======== Collected data ========

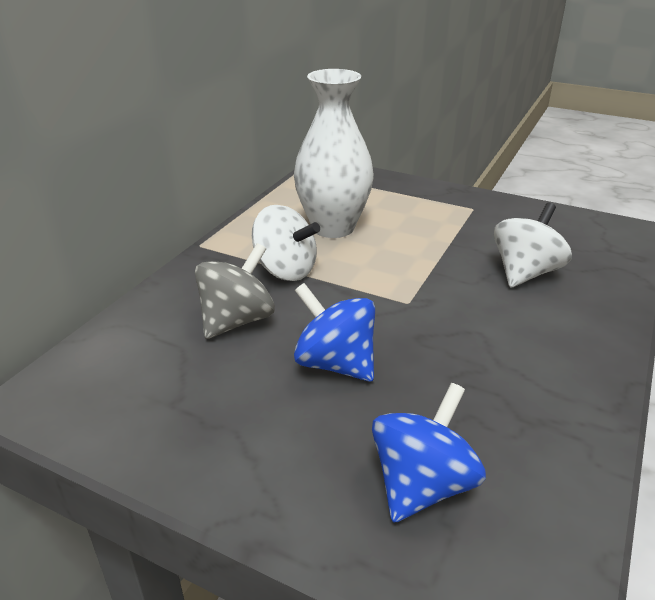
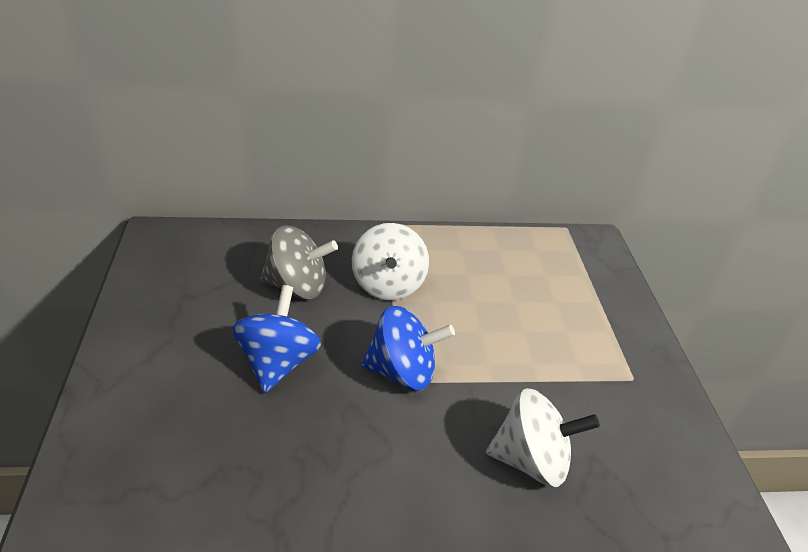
camera: 55 degrees right, 5 degrees up
(333, 227) = (485, 288): white vase -> none
(422, 485) = (158, 465): blue spinning top -> blue spinning top (402, 372)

========

## [Task to complete]
Write the listing out in full, exactly; no images.

## [Written answer]
camera: 55 degrees right, 5 degrees up
(333, 227) = (485, 288): white vase -> none
(422, 485) = (158, 465): blue spinning top -> blue spinning top (402, 372)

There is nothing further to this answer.